WHAT IS REQUIRED
Keep only the lines of the data below that contain "minus", and copy them.

DATA PROVIDED
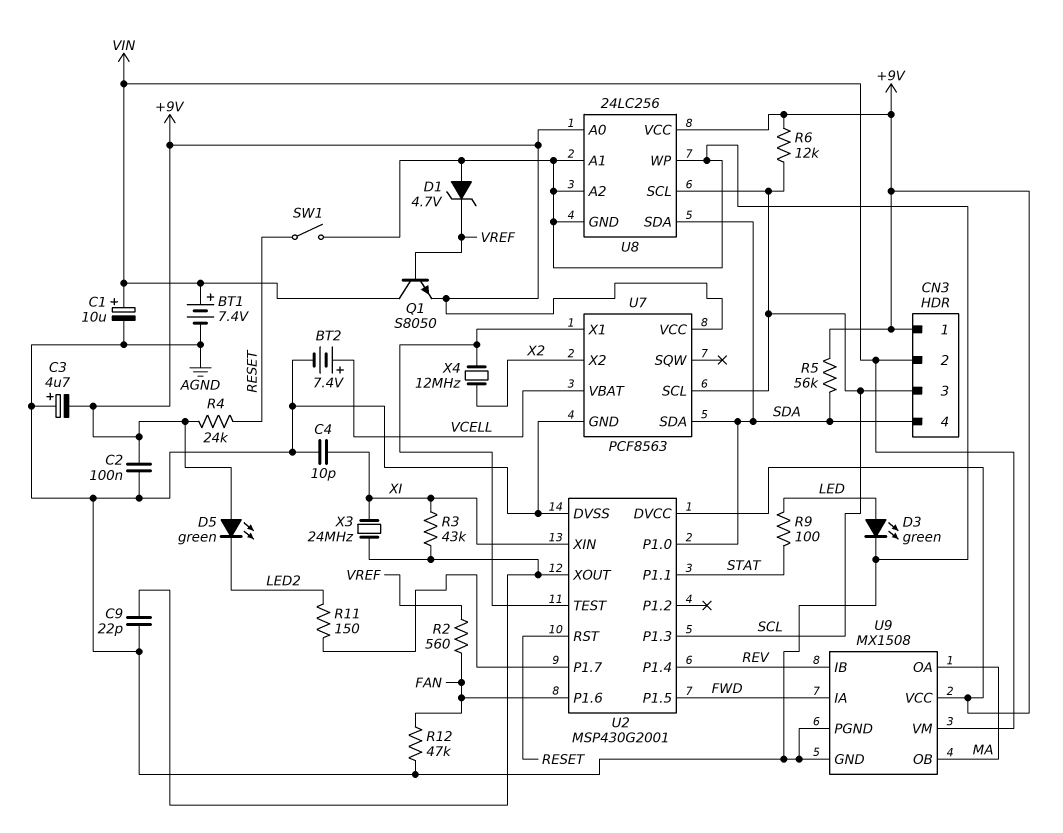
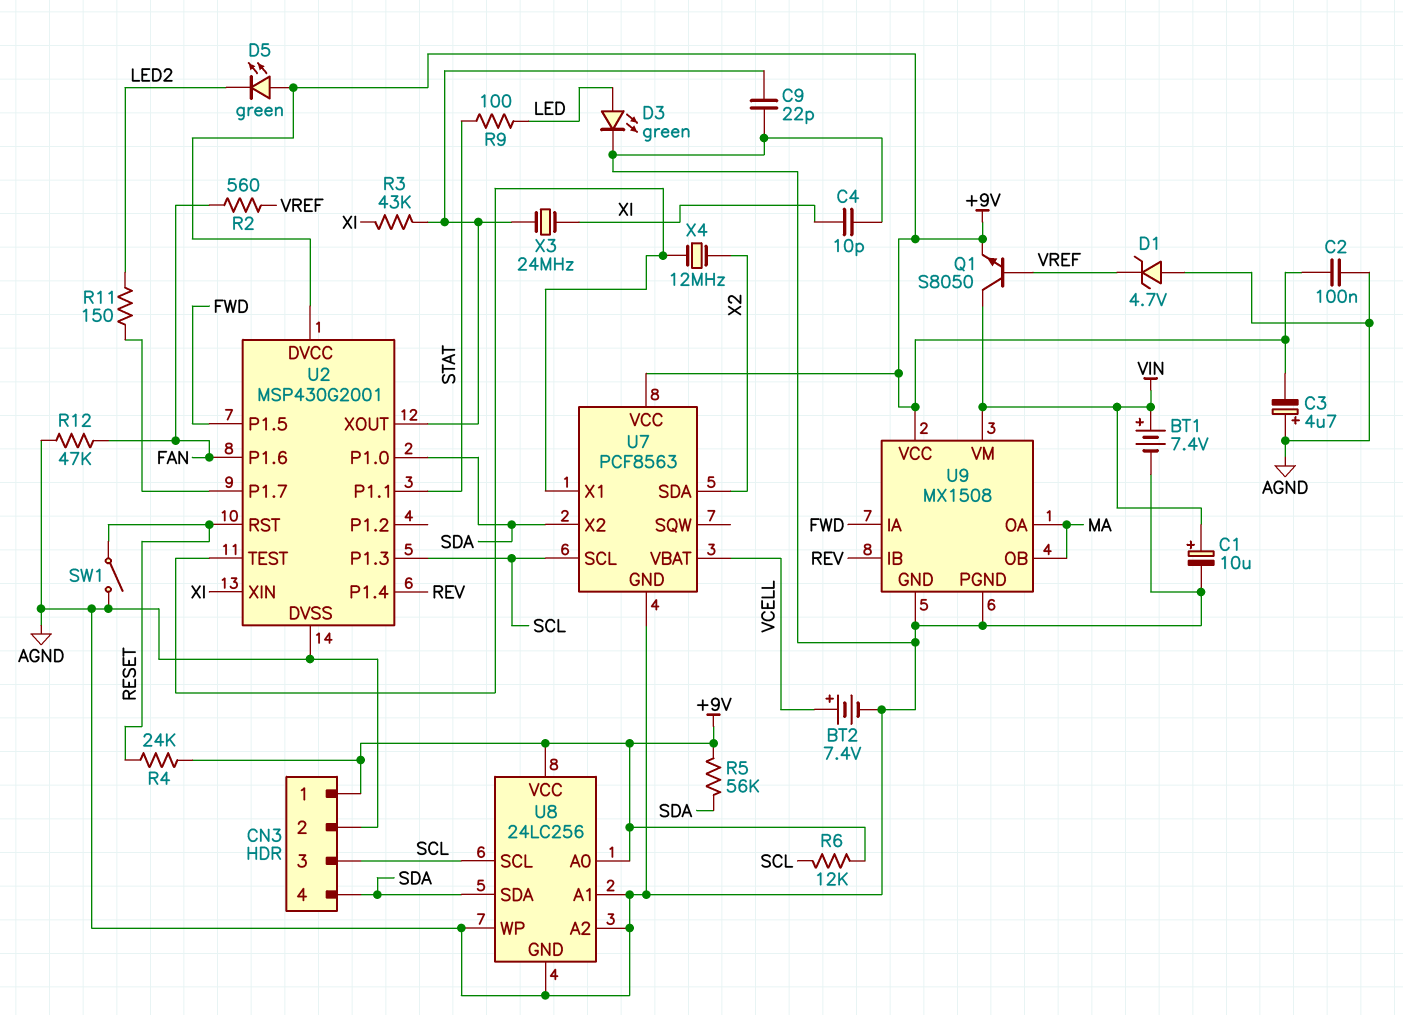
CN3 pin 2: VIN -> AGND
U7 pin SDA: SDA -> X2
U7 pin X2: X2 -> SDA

...

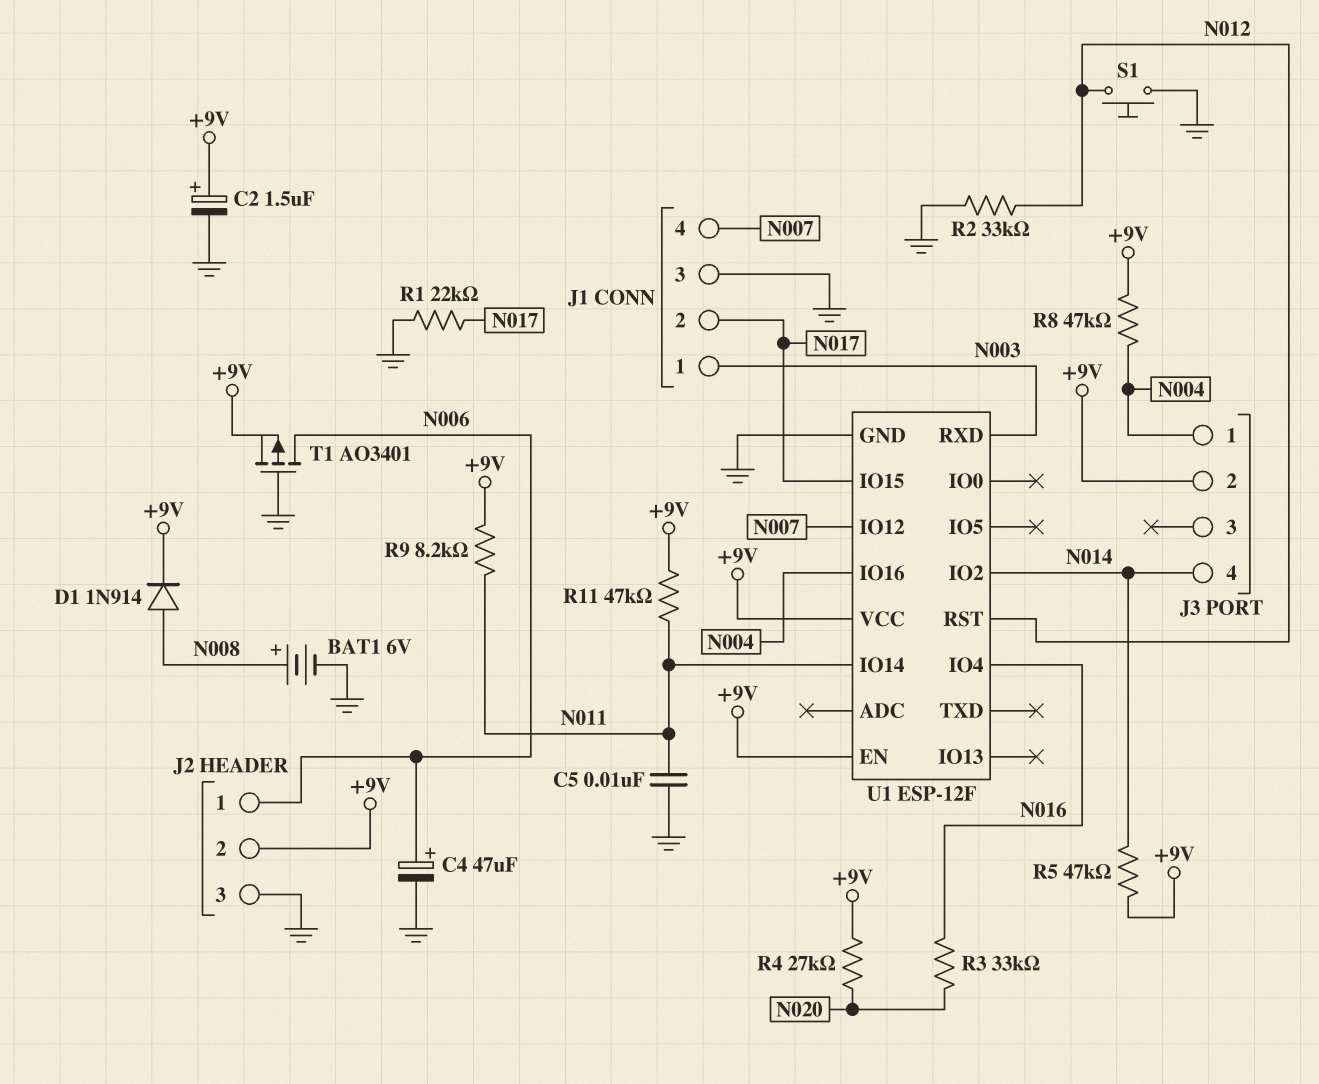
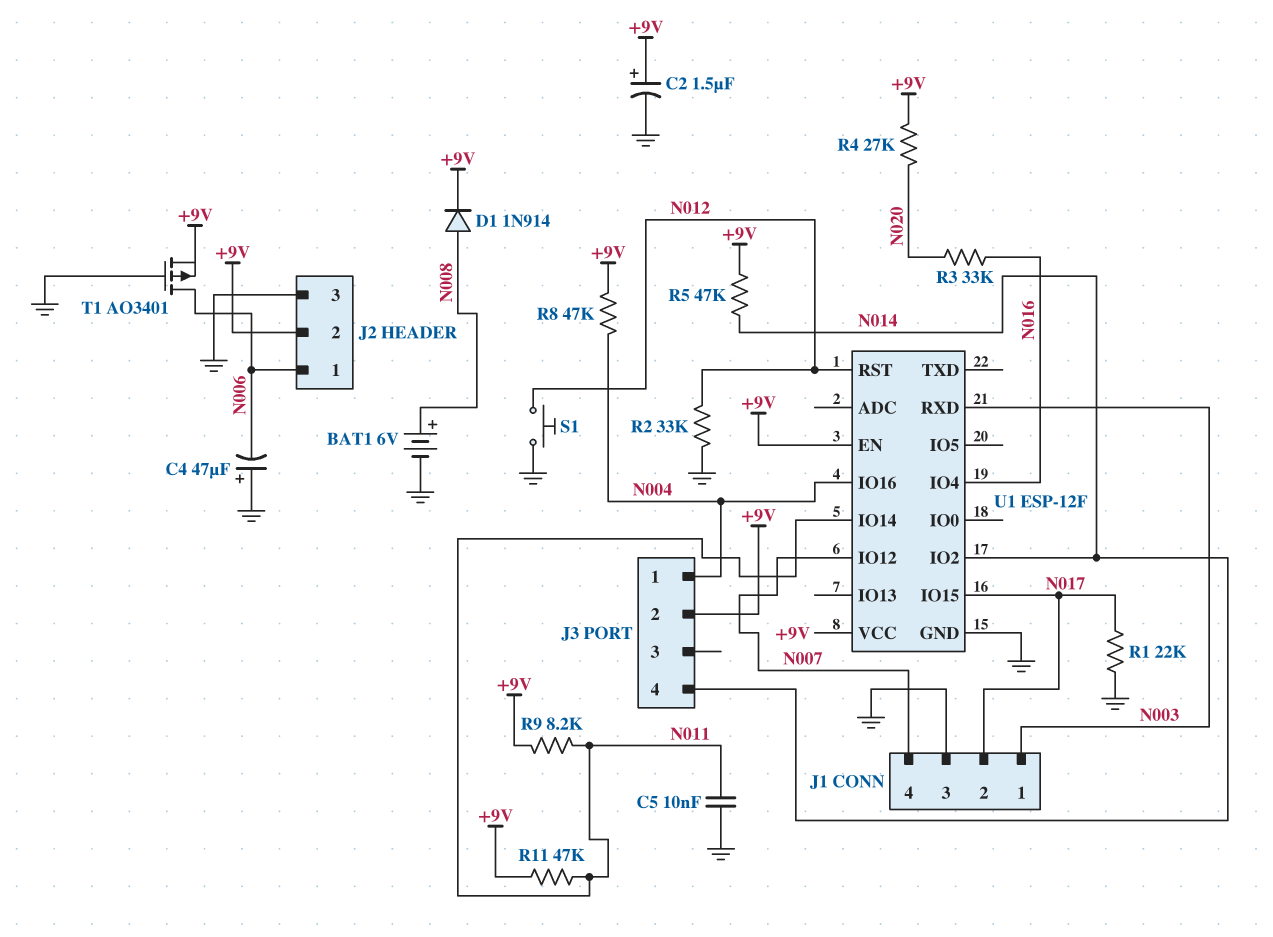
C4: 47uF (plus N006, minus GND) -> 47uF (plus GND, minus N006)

==

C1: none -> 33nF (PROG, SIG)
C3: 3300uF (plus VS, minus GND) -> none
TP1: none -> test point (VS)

EXPECTED ANSWER
C4: 47uF (plus N006, minus GND) -> 47uF (plus GND, minus N006)
C3: 3300uF (plus VS, minus GND) -> none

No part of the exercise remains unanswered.